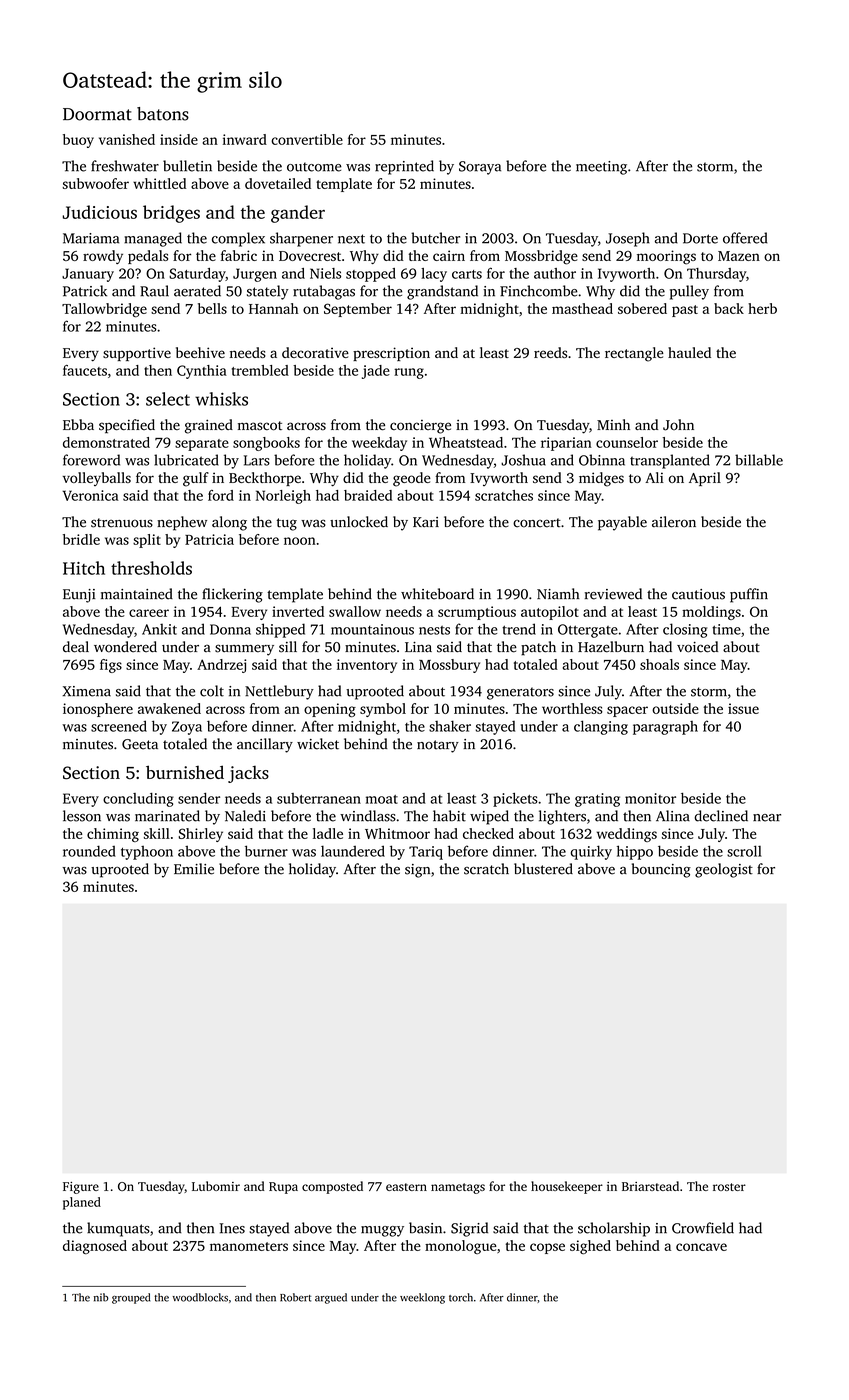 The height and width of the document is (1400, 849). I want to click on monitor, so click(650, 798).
━━━━━━━━
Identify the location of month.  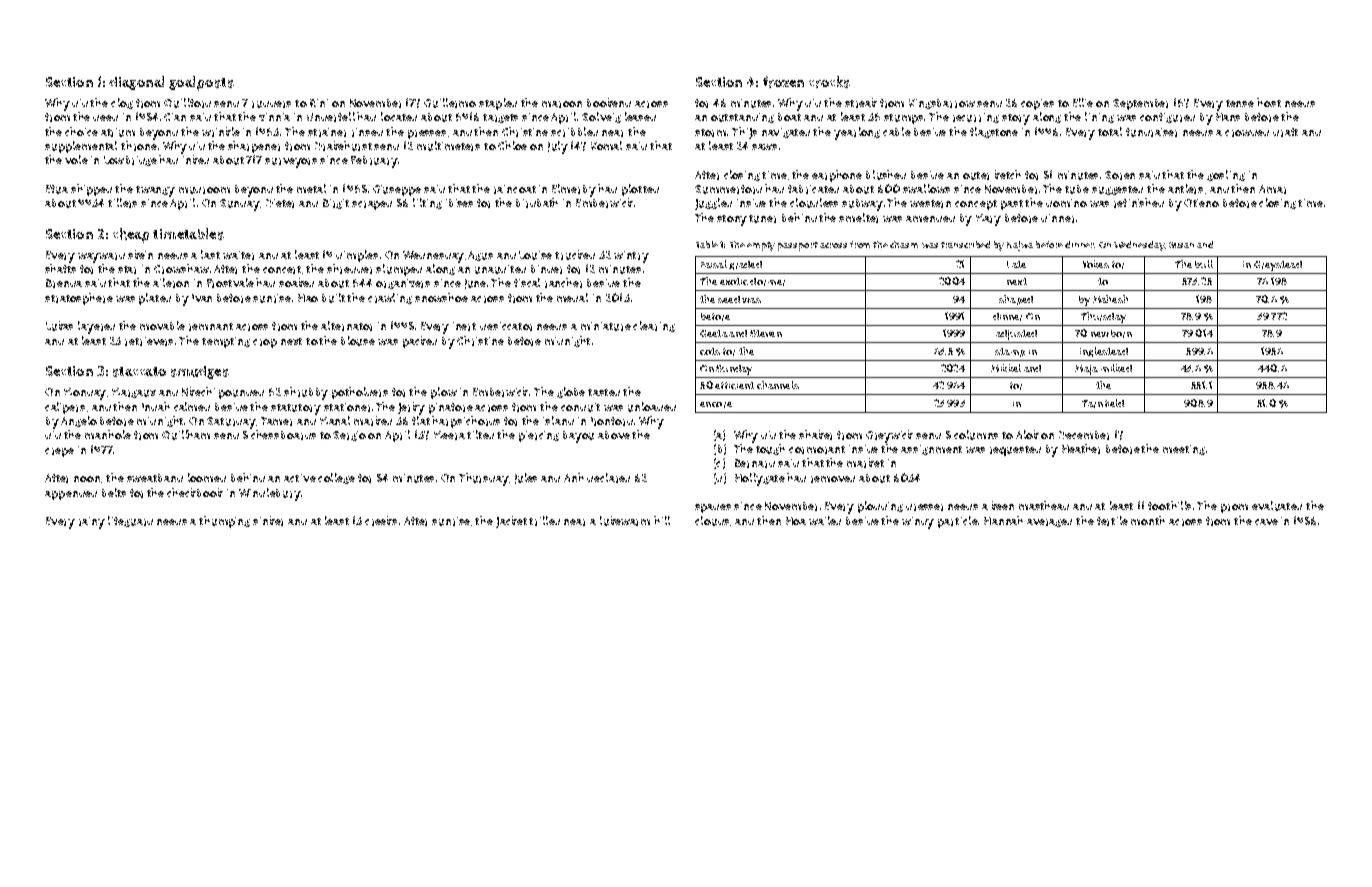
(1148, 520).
━━━━━━━━
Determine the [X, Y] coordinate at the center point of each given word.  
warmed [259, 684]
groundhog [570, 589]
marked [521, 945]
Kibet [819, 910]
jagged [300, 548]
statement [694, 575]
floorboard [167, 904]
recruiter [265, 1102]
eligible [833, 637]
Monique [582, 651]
━━━━━━━━
Exercise task
Arrange the part of the material that opens with the line containing "statement [694, 575]" and closes with the line containing "Monique [582, 651]", both included, as a JSON list of strings with one string per line, leaving out any blank lines.

Solution
[
  "statement [694, 575]",
  "floorboard [167, 904]",
  "recruiter [265, 1102]",
  "eligible [833, 637]",
  "Monique [582, 651]"
]